■ WORK INSTRUCTIONS
Extract each line from the entries below that has the string "bowling" in it.

■ DATASET RECORDS
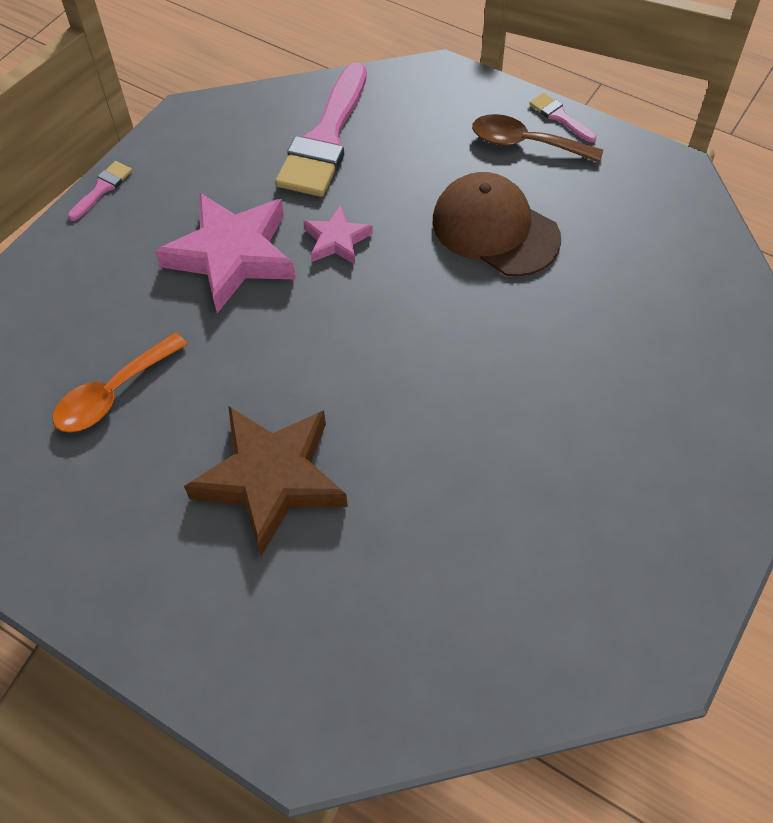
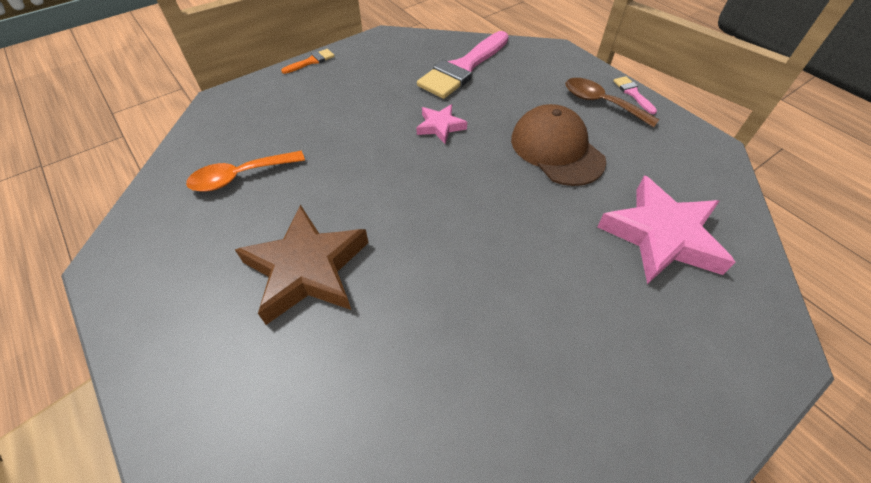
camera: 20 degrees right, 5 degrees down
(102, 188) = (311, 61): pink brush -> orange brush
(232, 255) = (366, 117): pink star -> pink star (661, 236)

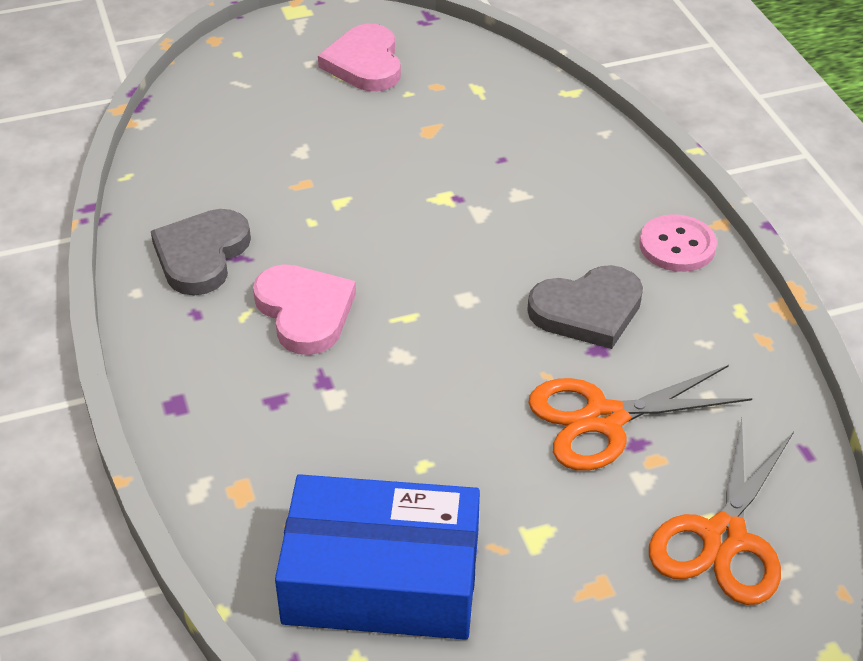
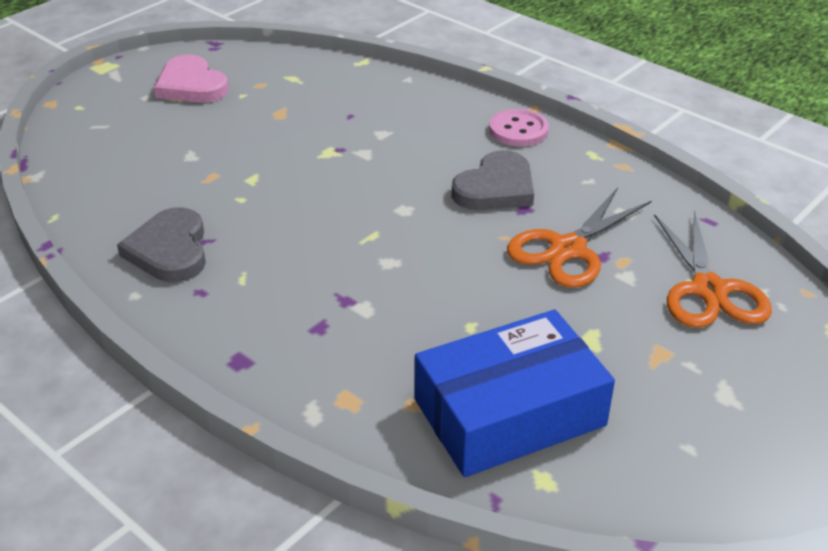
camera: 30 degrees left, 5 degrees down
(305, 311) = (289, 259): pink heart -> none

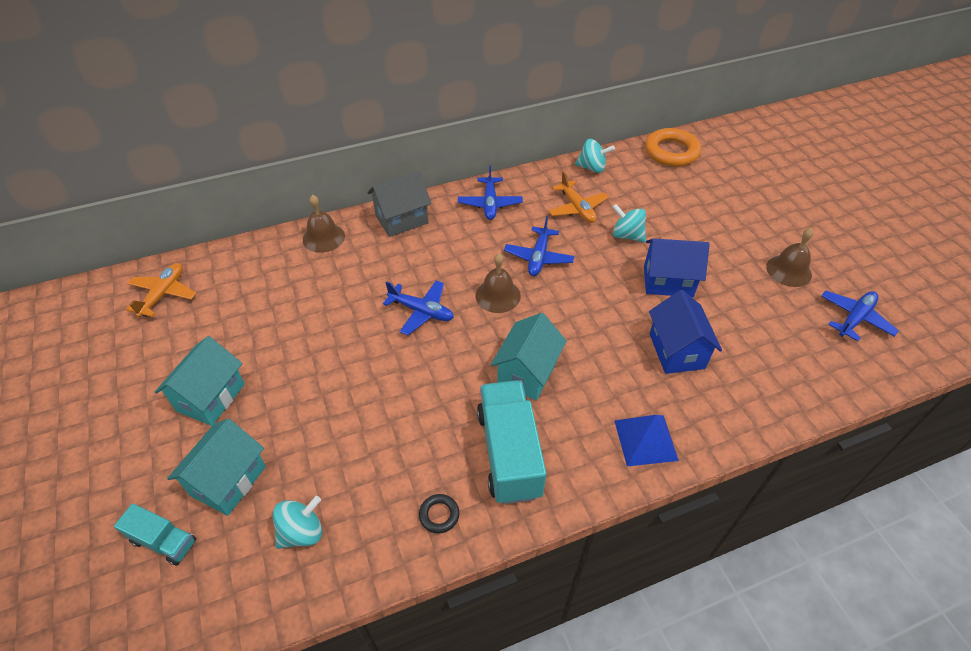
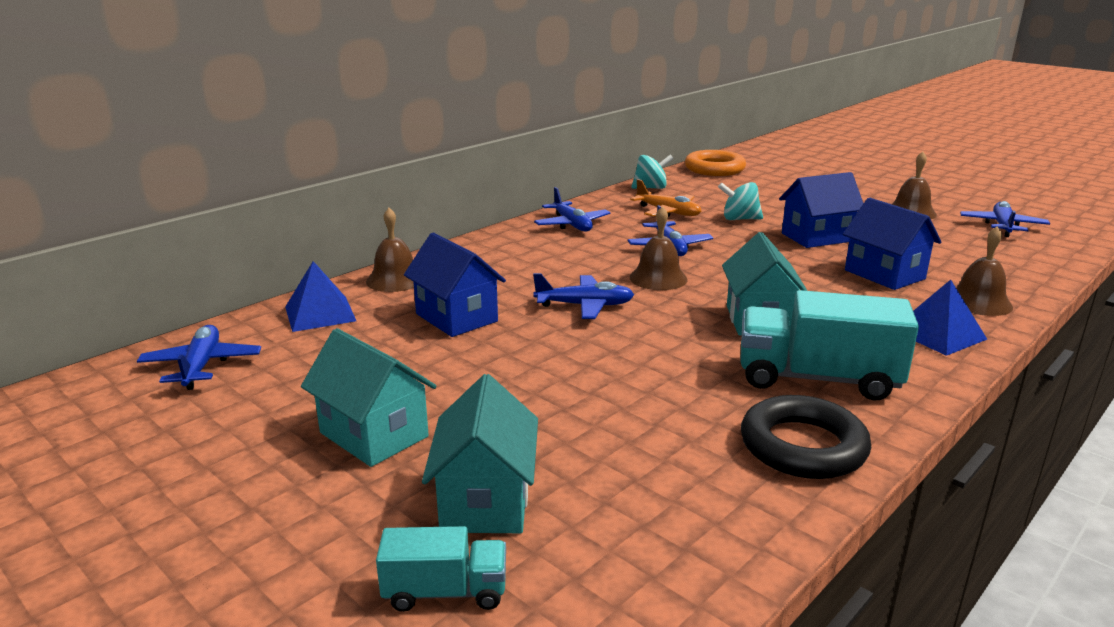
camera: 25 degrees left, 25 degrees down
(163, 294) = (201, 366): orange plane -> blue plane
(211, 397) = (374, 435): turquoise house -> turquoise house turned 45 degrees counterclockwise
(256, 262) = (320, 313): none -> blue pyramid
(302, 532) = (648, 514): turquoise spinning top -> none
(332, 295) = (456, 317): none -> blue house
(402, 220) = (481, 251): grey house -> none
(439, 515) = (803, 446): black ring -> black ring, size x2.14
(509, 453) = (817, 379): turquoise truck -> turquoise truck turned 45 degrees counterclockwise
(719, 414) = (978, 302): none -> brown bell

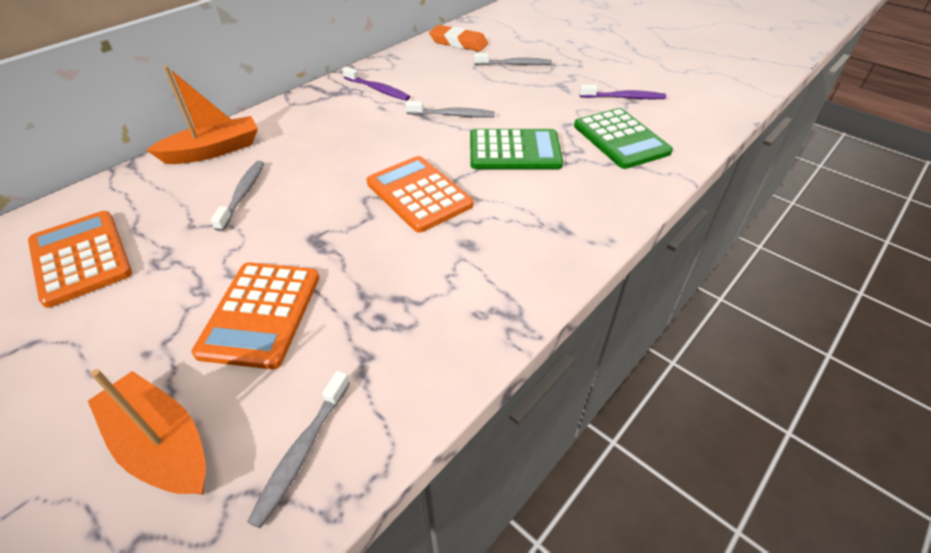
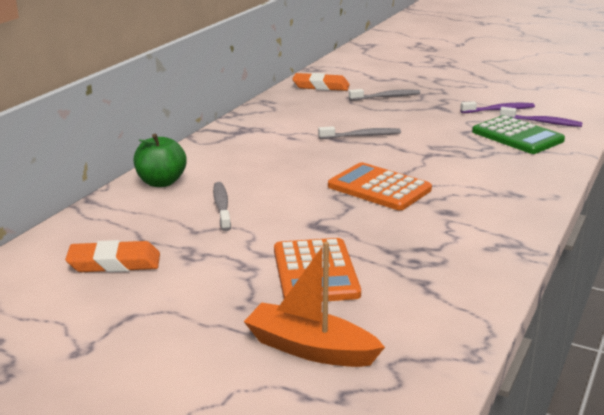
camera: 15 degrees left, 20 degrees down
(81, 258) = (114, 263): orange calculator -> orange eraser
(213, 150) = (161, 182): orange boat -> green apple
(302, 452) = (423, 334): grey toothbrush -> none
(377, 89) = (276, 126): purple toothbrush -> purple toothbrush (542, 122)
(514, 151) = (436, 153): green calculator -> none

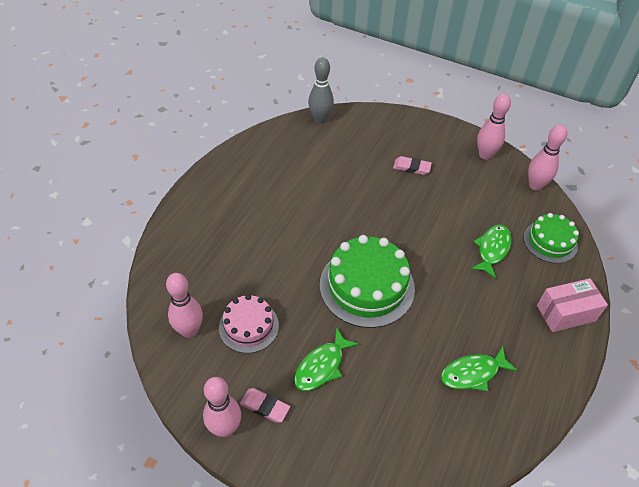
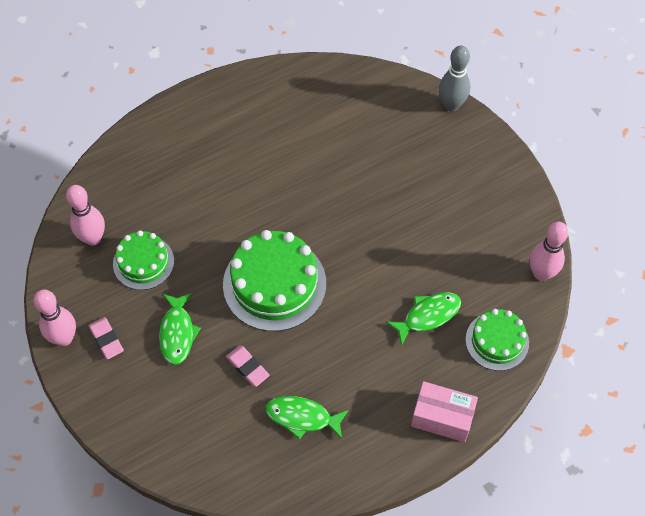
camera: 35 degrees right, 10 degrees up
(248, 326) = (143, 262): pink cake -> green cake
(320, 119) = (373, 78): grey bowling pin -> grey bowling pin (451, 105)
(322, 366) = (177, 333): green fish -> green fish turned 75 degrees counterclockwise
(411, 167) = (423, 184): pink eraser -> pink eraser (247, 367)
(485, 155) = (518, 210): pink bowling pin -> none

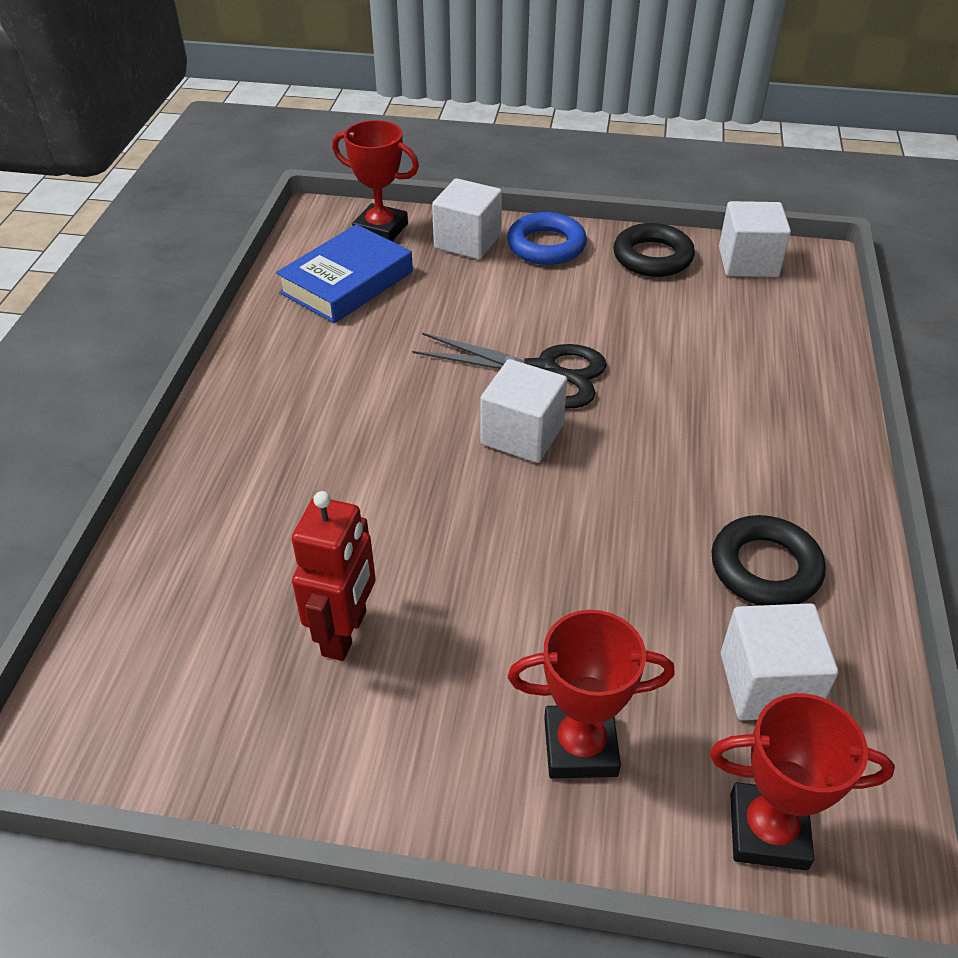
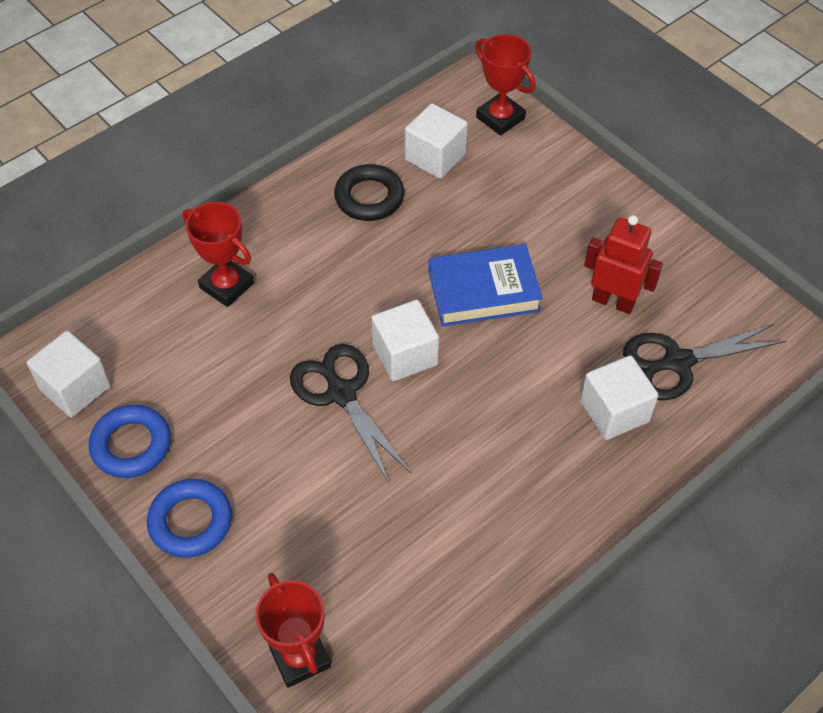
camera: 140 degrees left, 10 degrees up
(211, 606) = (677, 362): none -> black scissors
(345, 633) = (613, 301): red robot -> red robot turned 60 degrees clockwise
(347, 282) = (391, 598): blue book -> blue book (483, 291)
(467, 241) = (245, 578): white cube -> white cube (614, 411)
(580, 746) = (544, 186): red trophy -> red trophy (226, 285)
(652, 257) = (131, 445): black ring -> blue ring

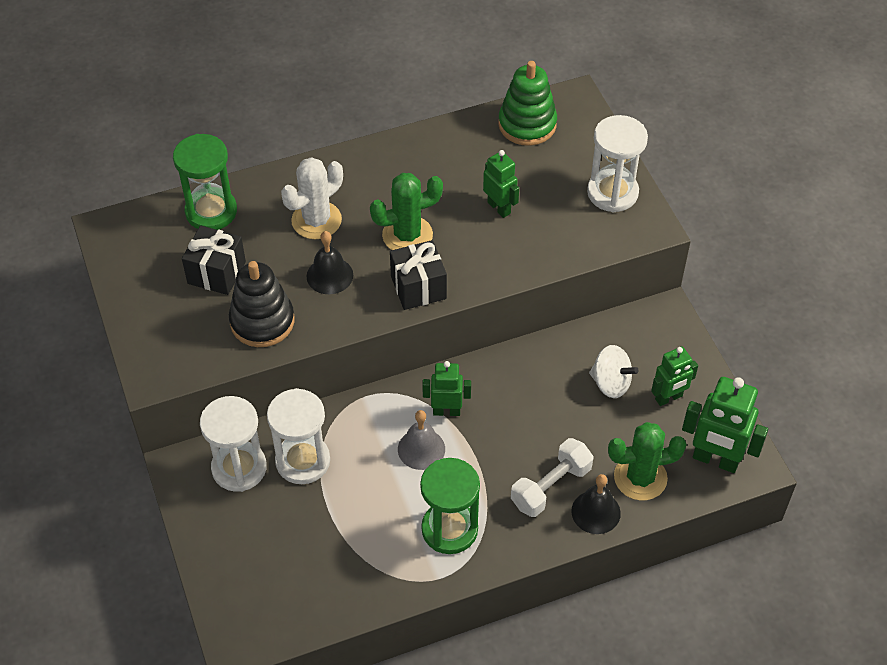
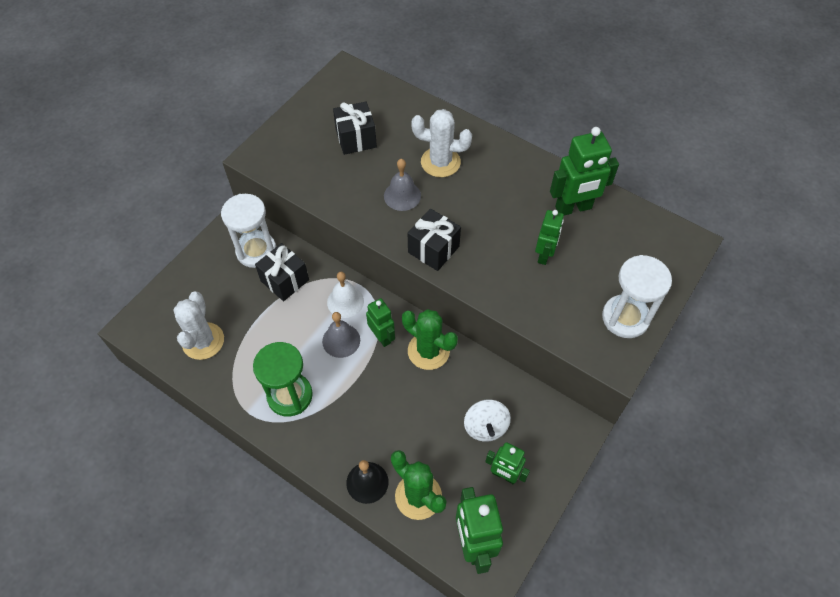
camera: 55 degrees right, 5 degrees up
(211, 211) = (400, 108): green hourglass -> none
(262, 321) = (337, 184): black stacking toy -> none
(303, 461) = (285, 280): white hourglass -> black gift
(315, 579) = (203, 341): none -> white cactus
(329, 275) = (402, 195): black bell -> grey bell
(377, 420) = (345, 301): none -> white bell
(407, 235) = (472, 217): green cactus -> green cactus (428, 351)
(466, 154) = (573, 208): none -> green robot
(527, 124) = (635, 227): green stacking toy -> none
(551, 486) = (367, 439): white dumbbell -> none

■ RESULT OF THIS TASK
(320, 119) = (373, 78): grey bowling pin -> grey bowling pin (451, 105)
(485, 155) = (518, 210): pink bowling pin -> none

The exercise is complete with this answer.